Assignment: For every record that follows, write out the text exactly and omit the picture, if one is present.
▬▬▬▬▬▬
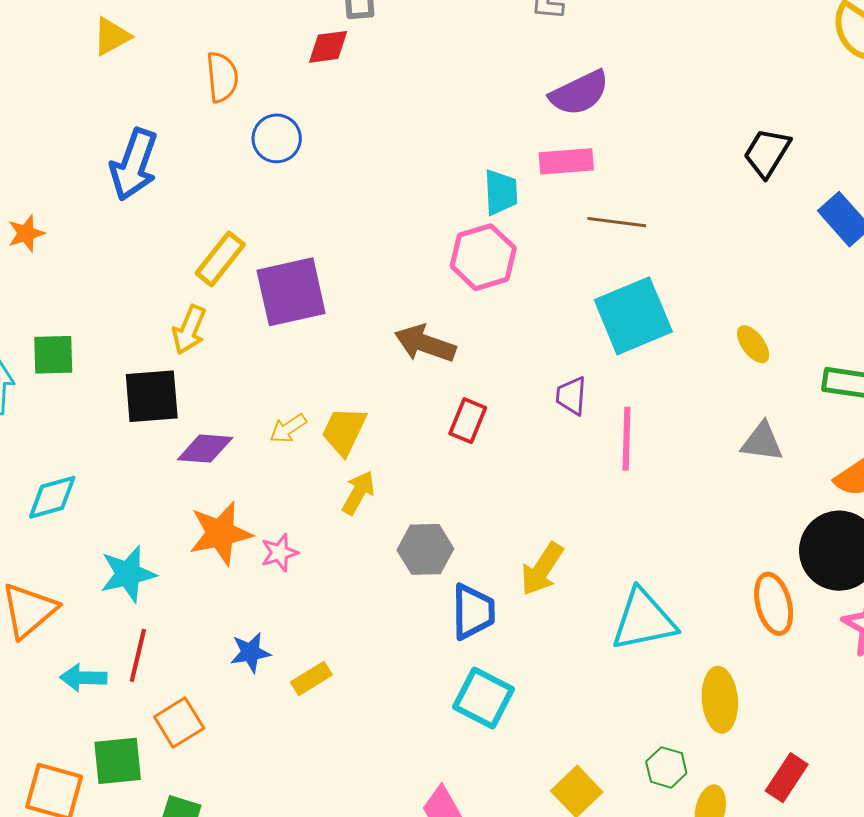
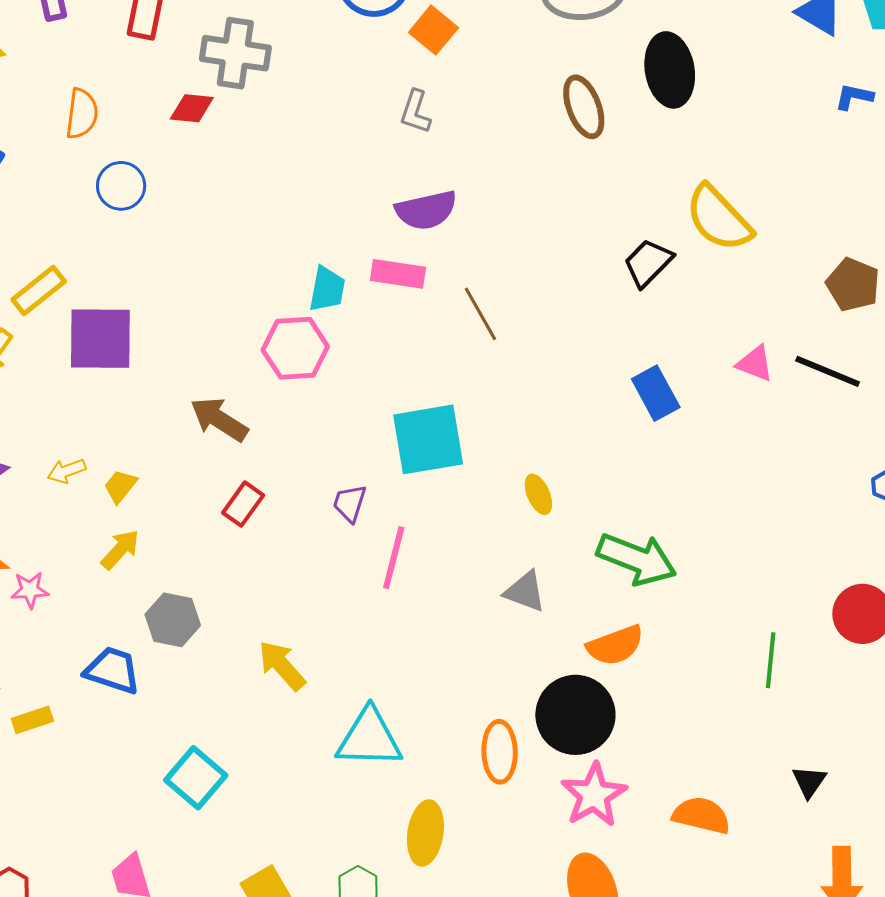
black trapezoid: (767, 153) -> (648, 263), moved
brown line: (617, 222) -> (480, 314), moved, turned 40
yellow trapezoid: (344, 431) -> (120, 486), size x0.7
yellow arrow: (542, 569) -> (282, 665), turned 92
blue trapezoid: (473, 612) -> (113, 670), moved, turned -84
▬▬▬▬▬▬
Answer box:
black trapezoid: (767, 153) -> (648, 263), moved
brown line: (617, 222) -> (480, 314), moved, turned 40
yellow trapezoid: (344, 431) -> (120, 486), size x0.7
yellow arrow: (542, 569) -> (282, 665), turned 92
blue trapezoid: (473, 612) -> (113, 670), moved, turned -84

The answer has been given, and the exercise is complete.